** TASK GOAL **
Copy every line of the data in which the word "stacking" occurs.

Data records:
##############################

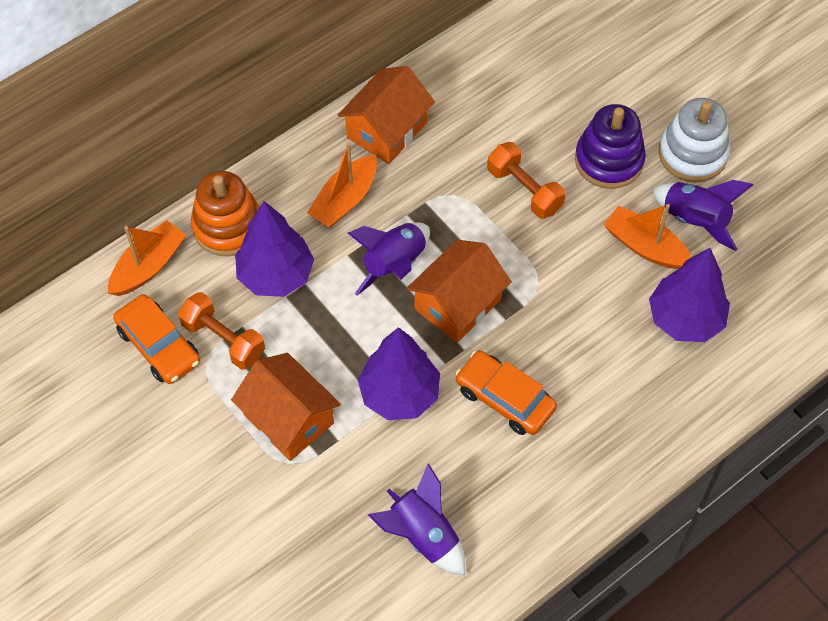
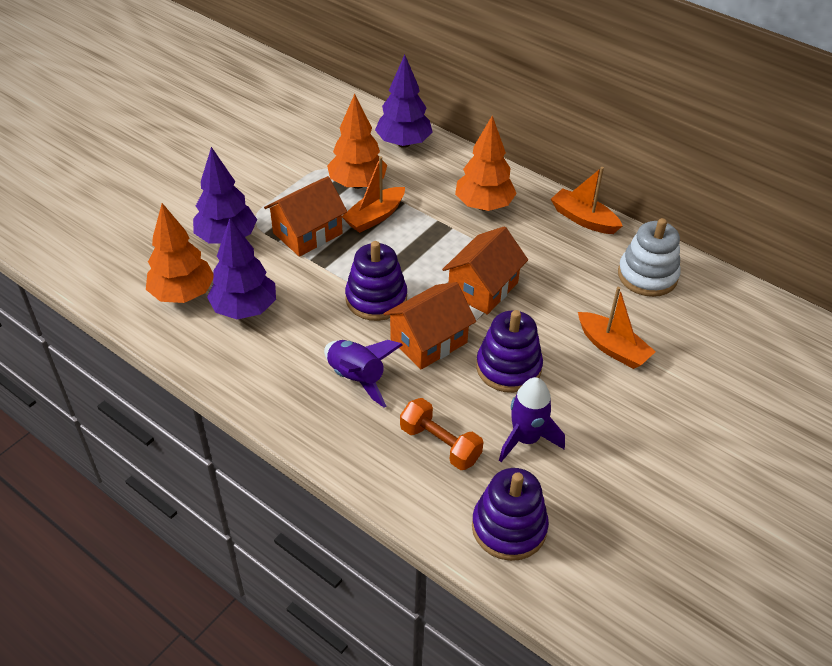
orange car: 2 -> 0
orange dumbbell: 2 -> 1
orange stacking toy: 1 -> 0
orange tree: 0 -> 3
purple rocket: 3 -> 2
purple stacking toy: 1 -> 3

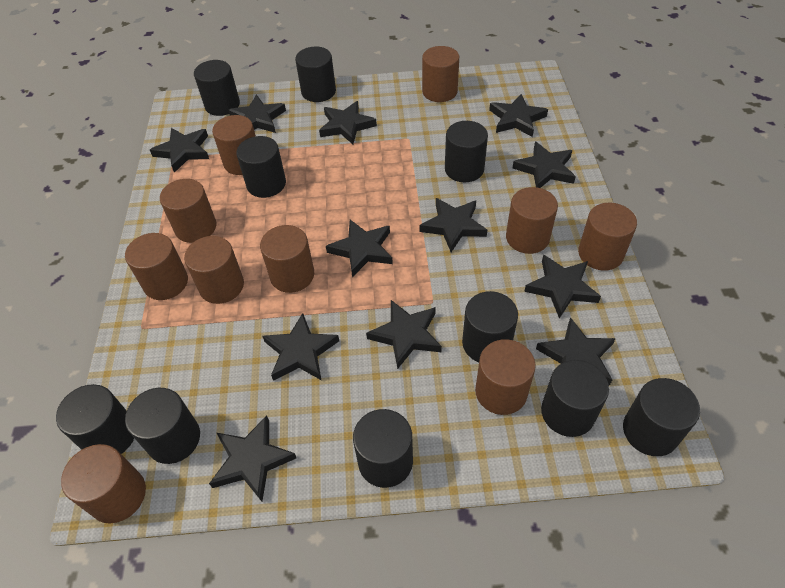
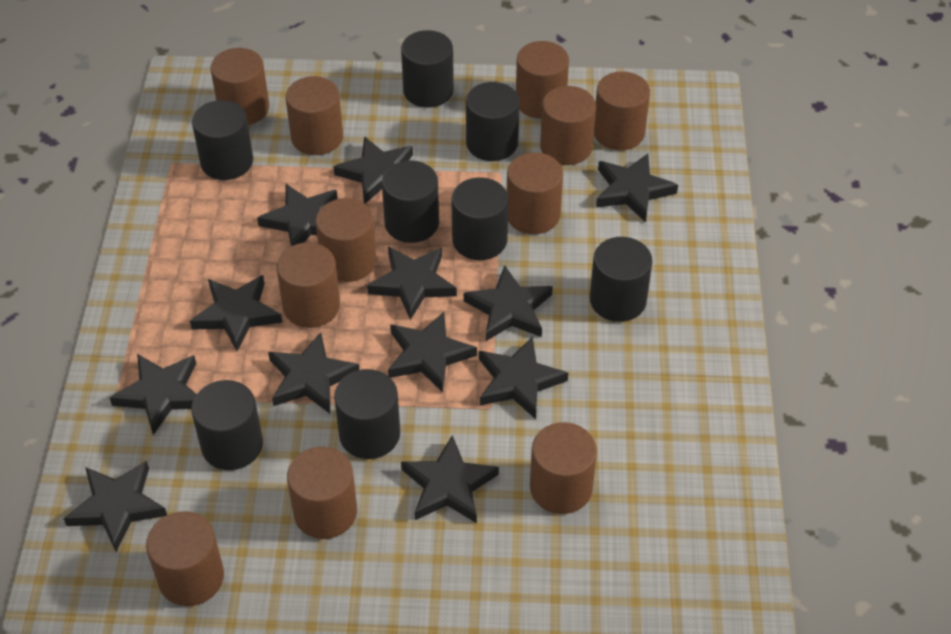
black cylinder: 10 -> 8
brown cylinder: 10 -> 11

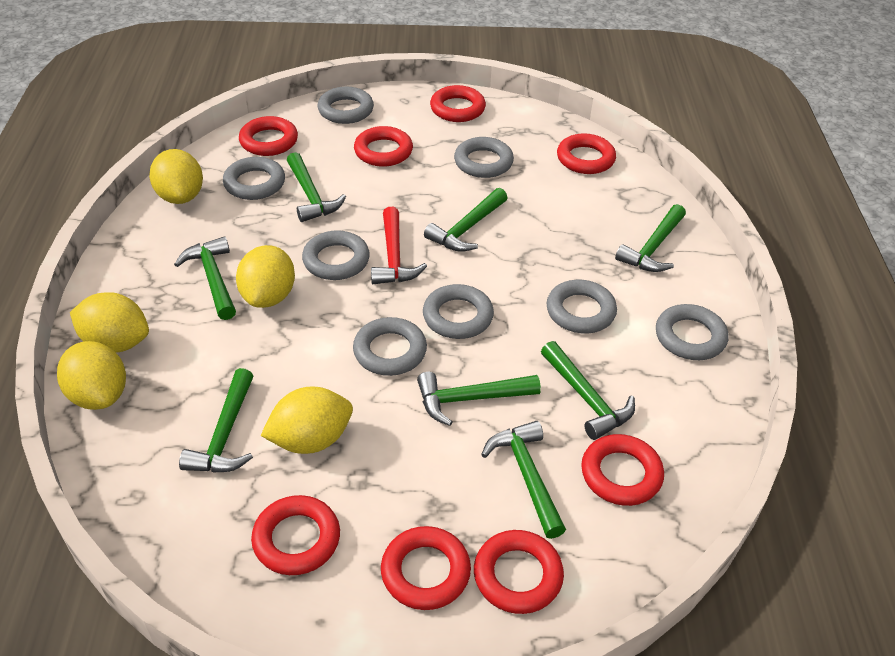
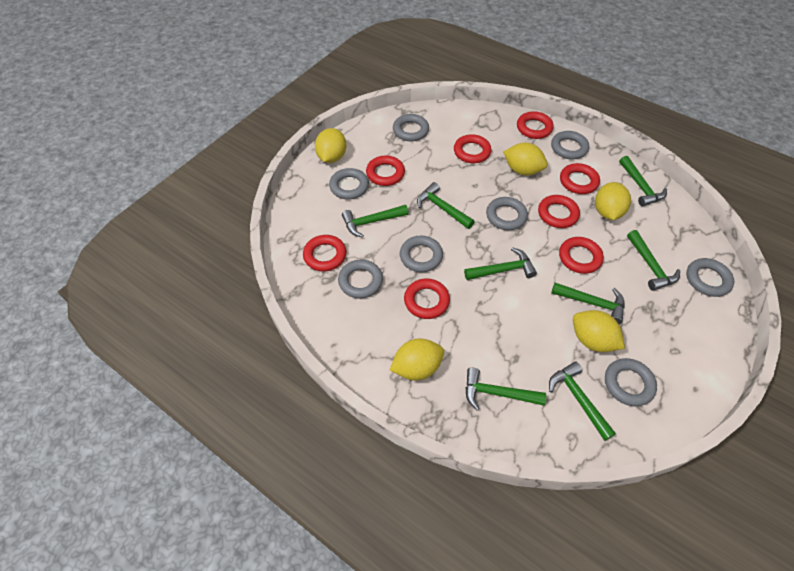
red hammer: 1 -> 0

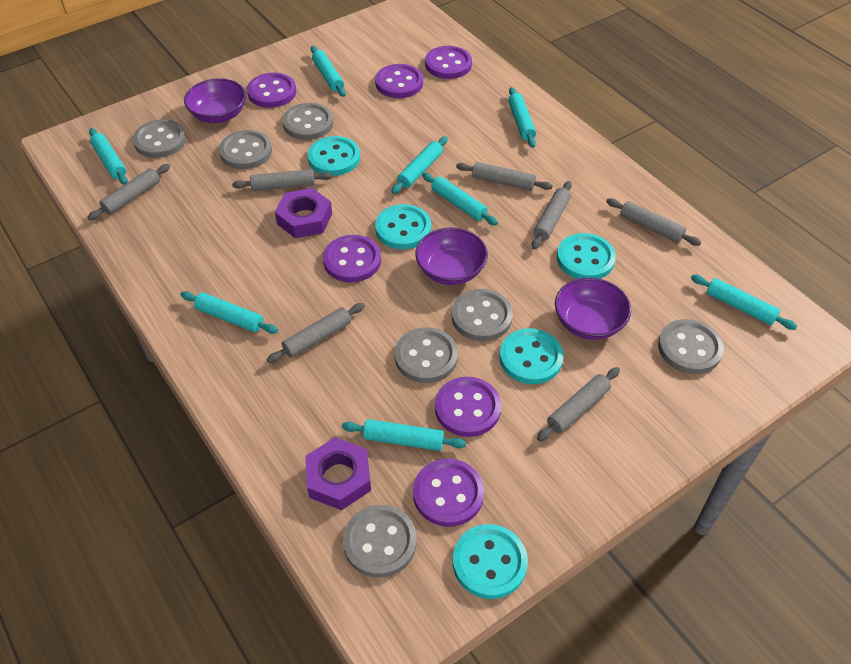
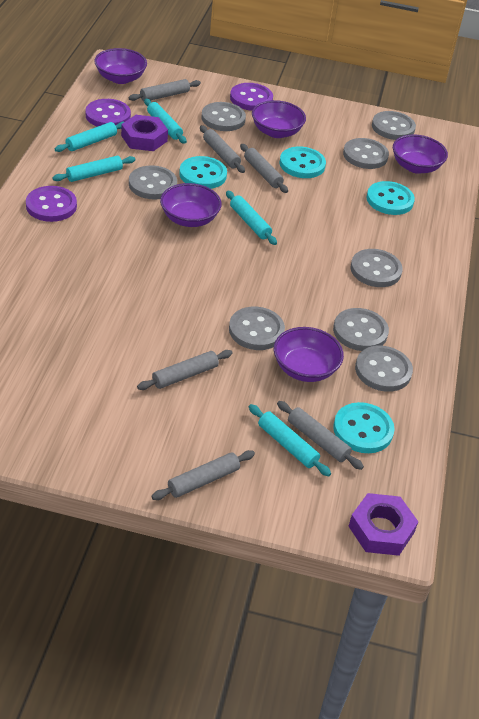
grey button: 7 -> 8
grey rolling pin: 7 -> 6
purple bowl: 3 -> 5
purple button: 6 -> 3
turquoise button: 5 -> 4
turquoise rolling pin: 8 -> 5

##############################

** SOLUTION TO THE EXERCISE **
orange stacking toy: 1 -> 0
purple stacking toy: 1 -> 3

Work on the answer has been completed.